----- MATERIAL PROVIDED
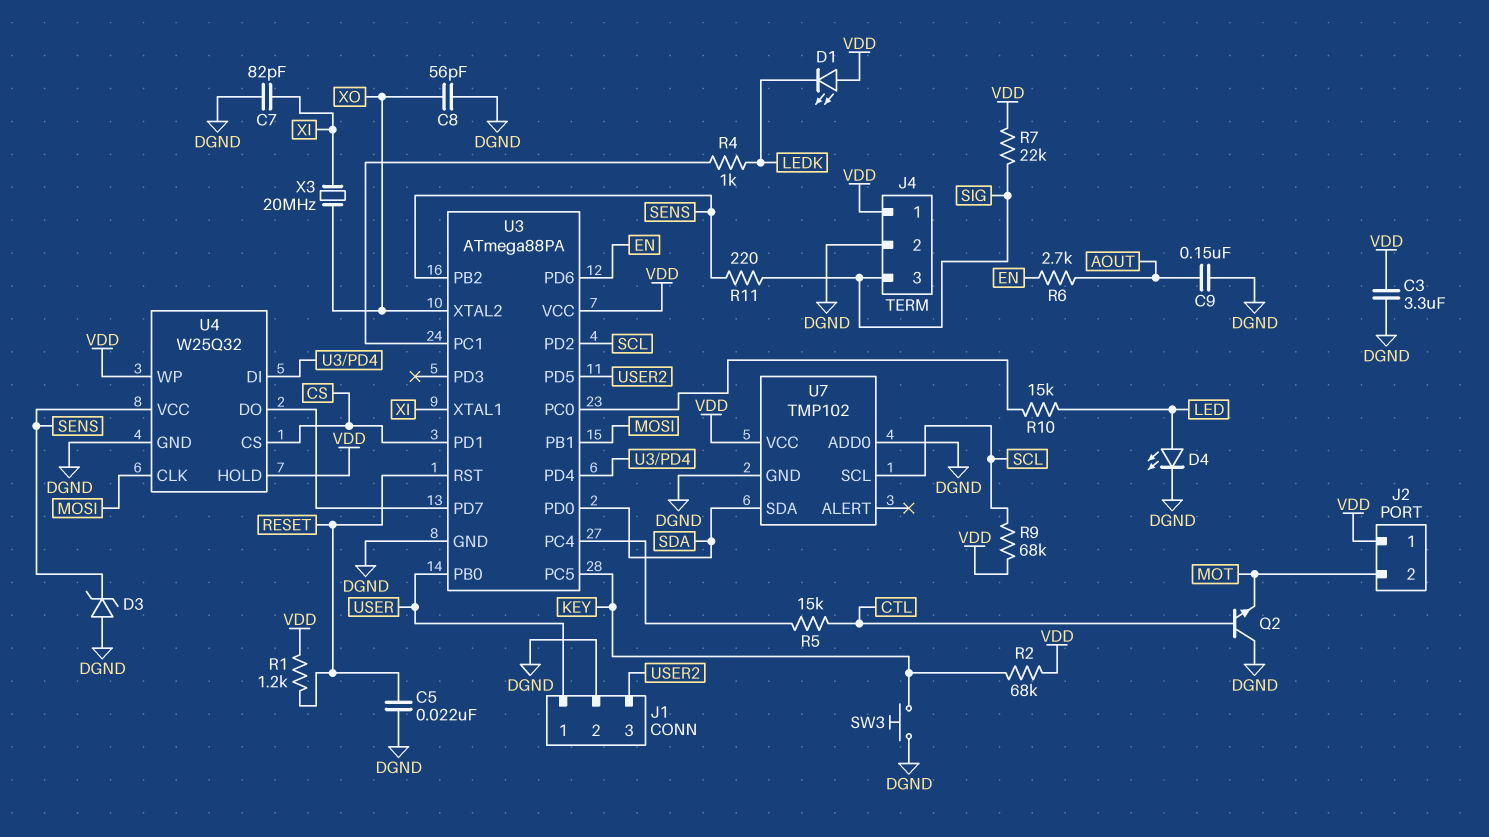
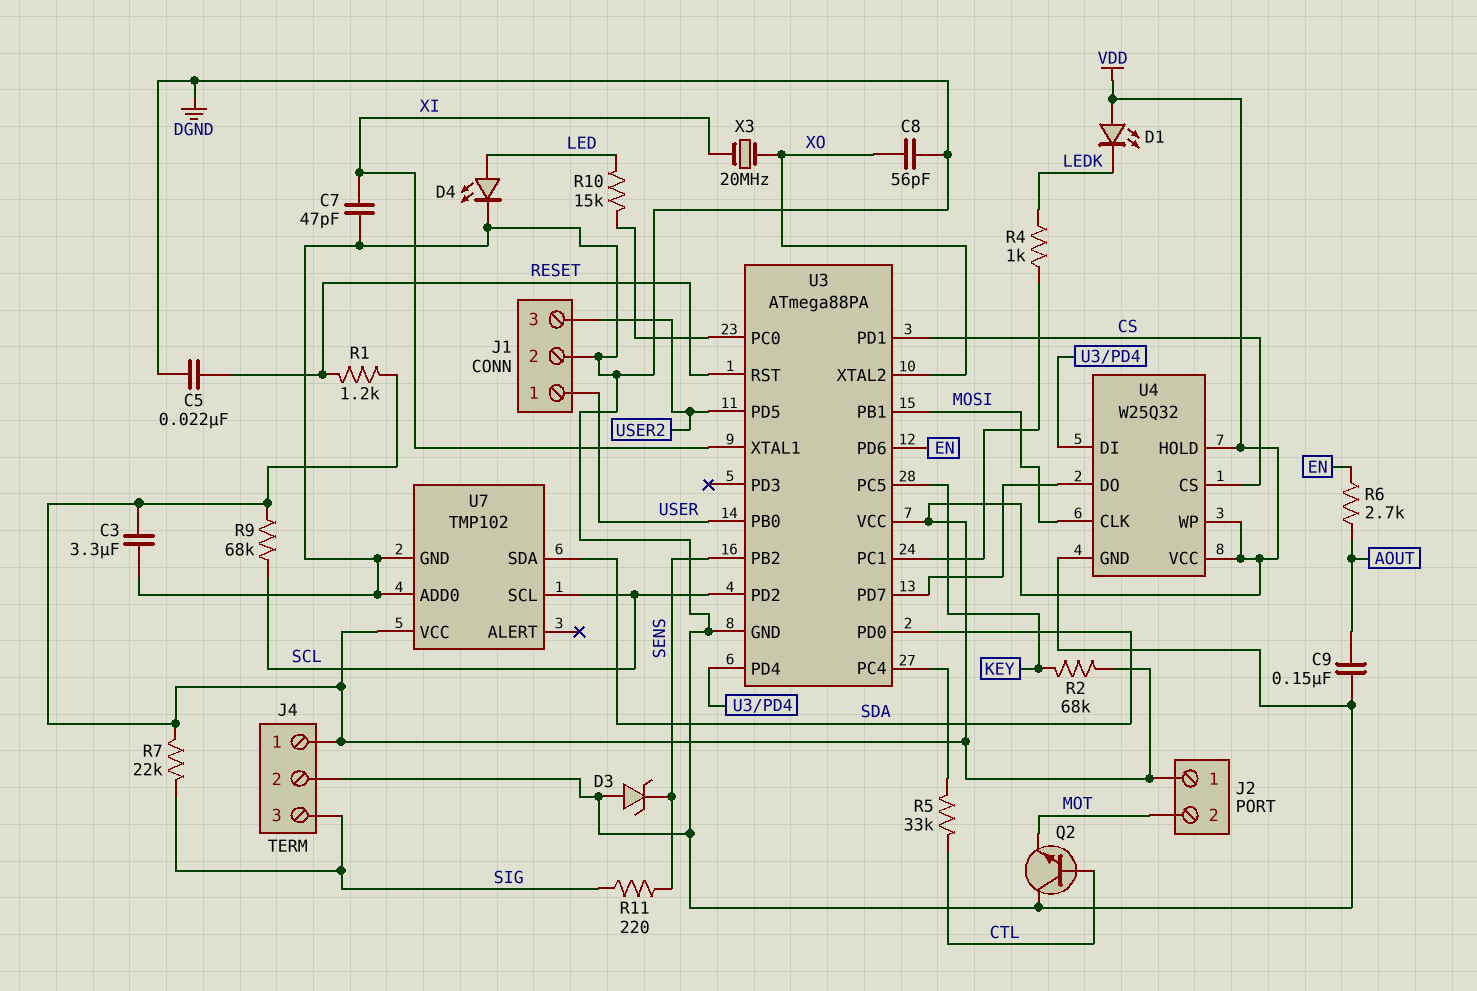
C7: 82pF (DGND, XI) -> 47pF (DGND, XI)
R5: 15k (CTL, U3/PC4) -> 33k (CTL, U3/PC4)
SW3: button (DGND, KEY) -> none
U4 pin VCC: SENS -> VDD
----------
----- MATERIAL PROVIDED
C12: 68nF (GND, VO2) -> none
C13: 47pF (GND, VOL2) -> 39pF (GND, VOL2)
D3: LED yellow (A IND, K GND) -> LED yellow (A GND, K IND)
----------
REQUIREMENT ▸
Of all the entries above, repeat only the lines from the line that has "C13: 47pF (GND, VOL2) -> 39pF (GND, VOL2)" to the line that has "D3: LED yellow", both lines included, exactly.

WRITTEN ANSWER ▸
C13: 47pF (GND, VOL2) -> 39pF (GND, VOL2)
D3: LED yellow (A IND, K GND) -> LED yellow (A GND, K IND)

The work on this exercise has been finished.